→ **EXERCISE DESCRIPTION**
Please give an exact transcription of the lines below, from the one that contains "J3 pin 1: VA -> AGND" to the very last, with no other lines.

▬▬▬▬▬▬

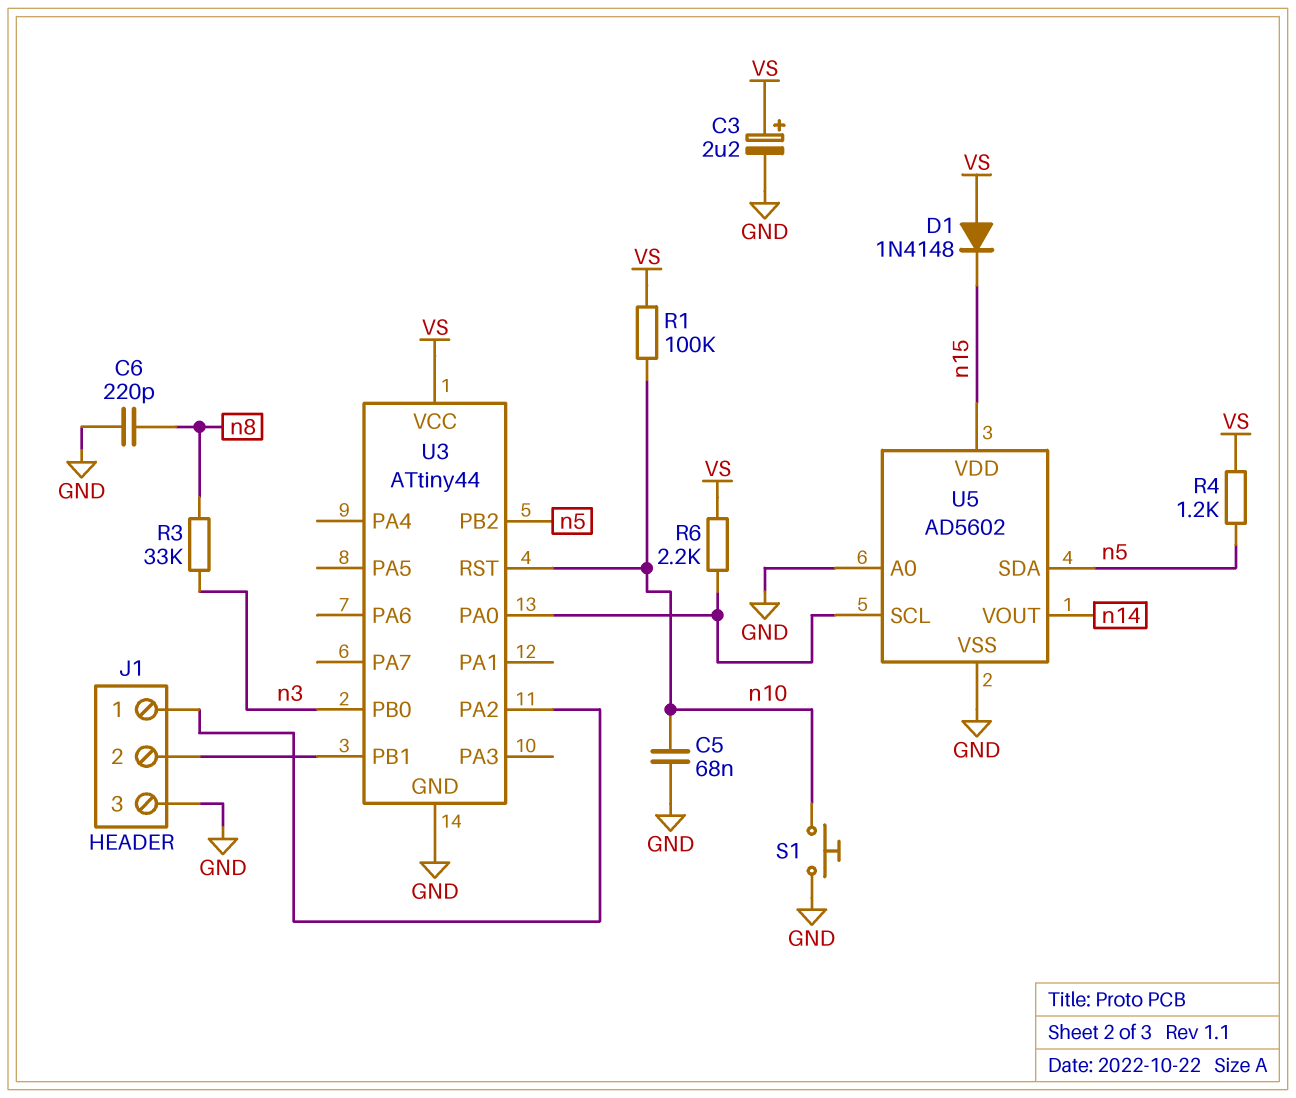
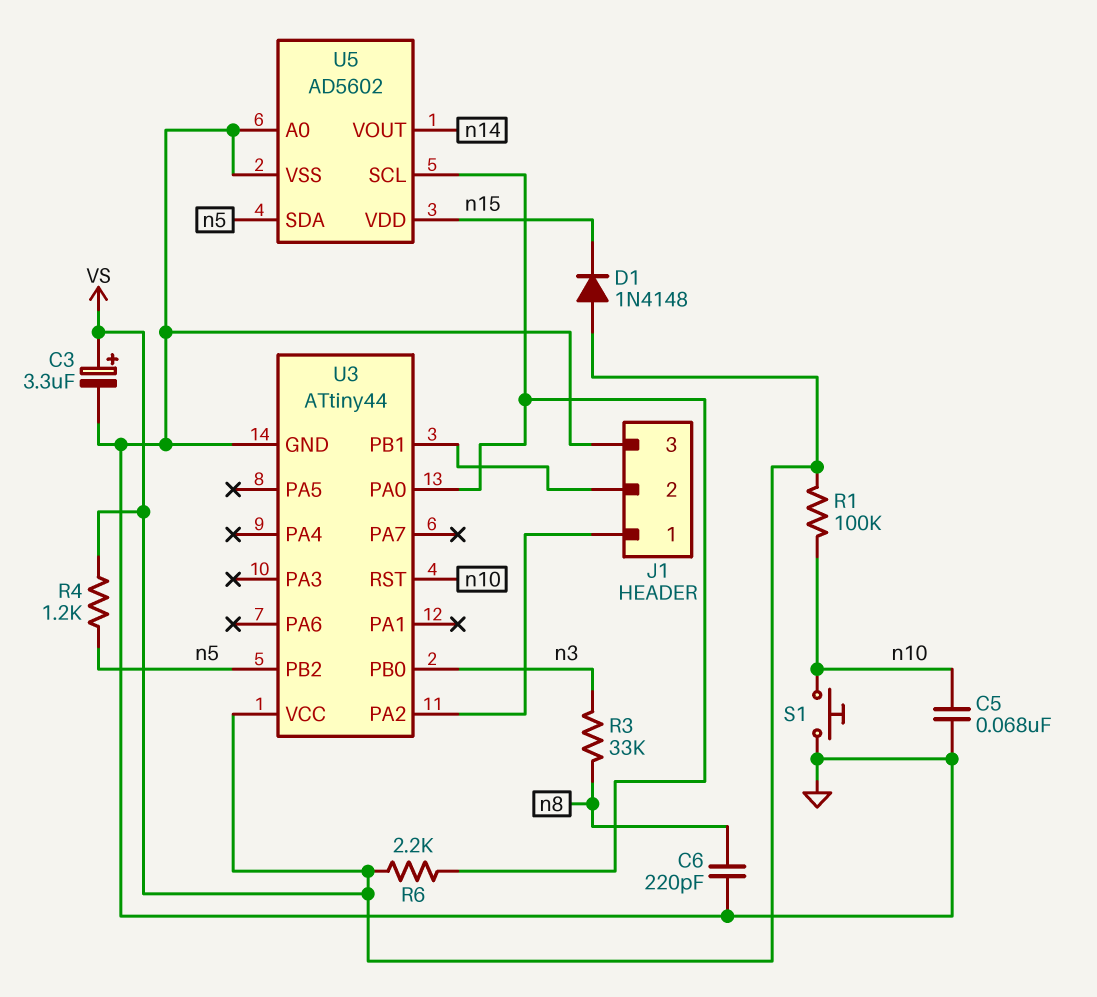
C3: 2.2uF (plus VS, minus GND) -> 3.3uF (plus VS, minus GND)

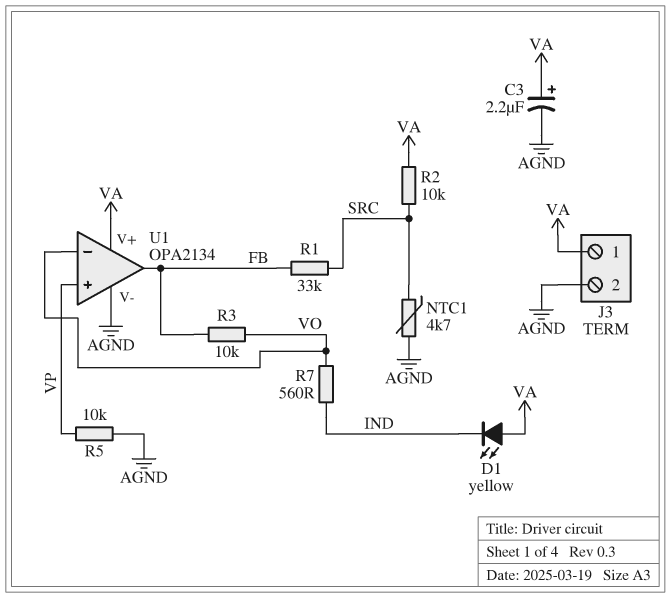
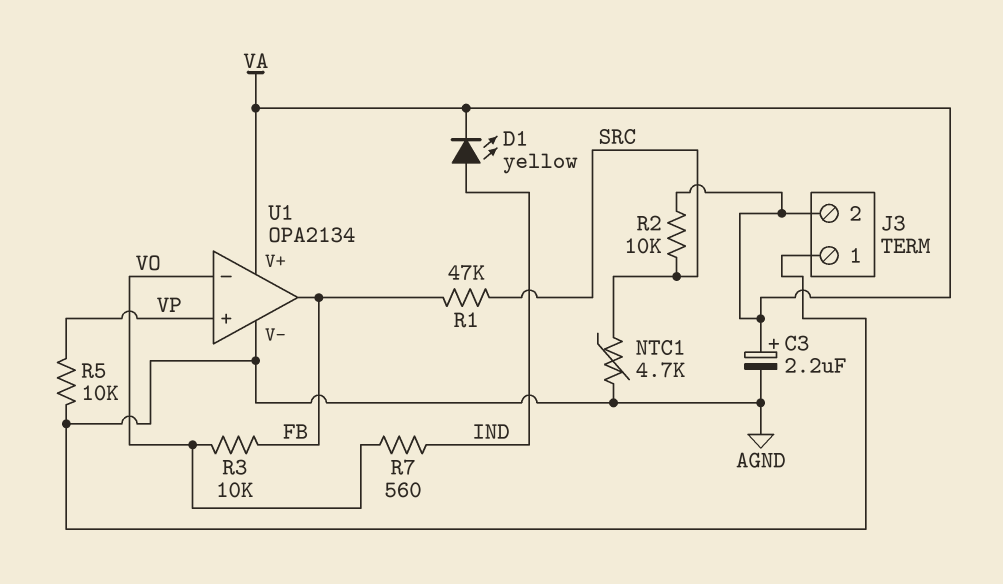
D1: LED yellow (A VA, K IND) -> LED yellow (A IND, K VA)
J3 pin 1: VA -> AGND
J3 pin 2: AGND -> VA
R1: 33k (FB, SRC) -> 47k (FB, SRC)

▬▬▬▬▬▬

→ **FINAL ANSWER**
J3 pin 1: VA -> AGND
J3 pin 2: AGND -> VA
R1: 33k (FB, SRC) -> 47k (FB, SRC)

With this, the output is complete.